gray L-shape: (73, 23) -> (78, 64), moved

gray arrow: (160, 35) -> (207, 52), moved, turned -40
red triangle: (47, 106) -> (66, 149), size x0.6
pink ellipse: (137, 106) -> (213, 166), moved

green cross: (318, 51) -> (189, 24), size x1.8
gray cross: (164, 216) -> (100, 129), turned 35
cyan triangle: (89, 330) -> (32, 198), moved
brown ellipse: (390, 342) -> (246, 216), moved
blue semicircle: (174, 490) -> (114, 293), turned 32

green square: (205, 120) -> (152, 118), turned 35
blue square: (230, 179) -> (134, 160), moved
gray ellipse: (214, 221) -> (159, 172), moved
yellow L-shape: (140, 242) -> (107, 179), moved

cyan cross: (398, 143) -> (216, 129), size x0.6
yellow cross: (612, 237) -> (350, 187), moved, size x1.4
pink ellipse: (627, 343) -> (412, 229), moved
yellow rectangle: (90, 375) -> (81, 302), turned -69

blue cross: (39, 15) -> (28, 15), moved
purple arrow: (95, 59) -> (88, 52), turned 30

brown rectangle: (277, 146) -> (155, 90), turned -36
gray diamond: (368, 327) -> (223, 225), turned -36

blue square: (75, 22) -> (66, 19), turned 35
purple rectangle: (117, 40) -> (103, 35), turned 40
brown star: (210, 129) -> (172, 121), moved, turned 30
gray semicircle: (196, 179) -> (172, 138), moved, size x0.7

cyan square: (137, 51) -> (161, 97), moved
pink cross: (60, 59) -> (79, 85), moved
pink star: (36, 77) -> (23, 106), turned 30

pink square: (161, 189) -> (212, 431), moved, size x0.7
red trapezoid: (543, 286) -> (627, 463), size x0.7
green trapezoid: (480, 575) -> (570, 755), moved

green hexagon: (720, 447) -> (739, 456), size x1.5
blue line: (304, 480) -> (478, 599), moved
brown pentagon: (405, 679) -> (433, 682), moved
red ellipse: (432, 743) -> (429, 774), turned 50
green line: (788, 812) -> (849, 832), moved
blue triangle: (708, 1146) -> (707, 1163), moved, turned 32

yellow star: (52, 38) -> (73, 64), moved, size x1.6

Task objective.
Repeat exactly the lines from the one containing "green square: (205, 120)" through the last line of the records above, both included, and nothing else.

Exercise output.
green square: (205, 120) -> (152, 118), turned 35
blue square: (230, 179) -> (134, 160), moved
gray ellipse: (214, 221) -> (159, 172), moved
yellow L-shape: (140, 242) -> (107, 179), moved

cyan cross: (398, 143) -> (216, 129), size x0.6
yellow cross: (612, 237) -> (350, 187), moved, size x1.4
pink ellipse: (627, 343) -> (412, 229), moved
yellow rectangle: (90, 375) -> (81, 302), turned -69

blue cross: (39, 15) -> (28, 15), moved
purple arrow: (95, 59) -> (88, 52), turned 30

brown rectangle: (277, 146) -> (155, 90), turned -36
gray diamond: (368, 327) -> (223, 225), turned -36

blue square: (75, 22) -> (66, 19), turned 35
purple rectangle: (117, 40) -> (103, 35), turned 40
brown star: (210, 129) -> (172, 121), moved, turned 30
gray semicircle: (196, 179) -> (172, 138), moved, size x0.7

cyan square: (137, 51) -> (161, 97), moved
pink cross: (60, 59) -> (79, 85), moved
pink star: (36, 77) -> (23, 106), turned 30

pink square: (161, 189) -> (212, 431), moved, size x0.7
red trapezoid: (543, 286) -> (627, 463), size x0.7
green trapezoid: (480, 575) -> (570, 755), moved

green hexagon: (720, 447) -> (739, 456), size x1.5
blue line: (304, 480) -> (478, 599), moved
brown pentagon: (405, 679) -> (433, 682), moved
red ellipse: (432, 743) -> (429, 774), turned 50
green line: (788, 812) -> (849, 832), moved
blue triangle: (708, 1146) -> (707, 1163), moved, turned 32

yellow star: (52, 38) -> (73, 64), moved, size x1.6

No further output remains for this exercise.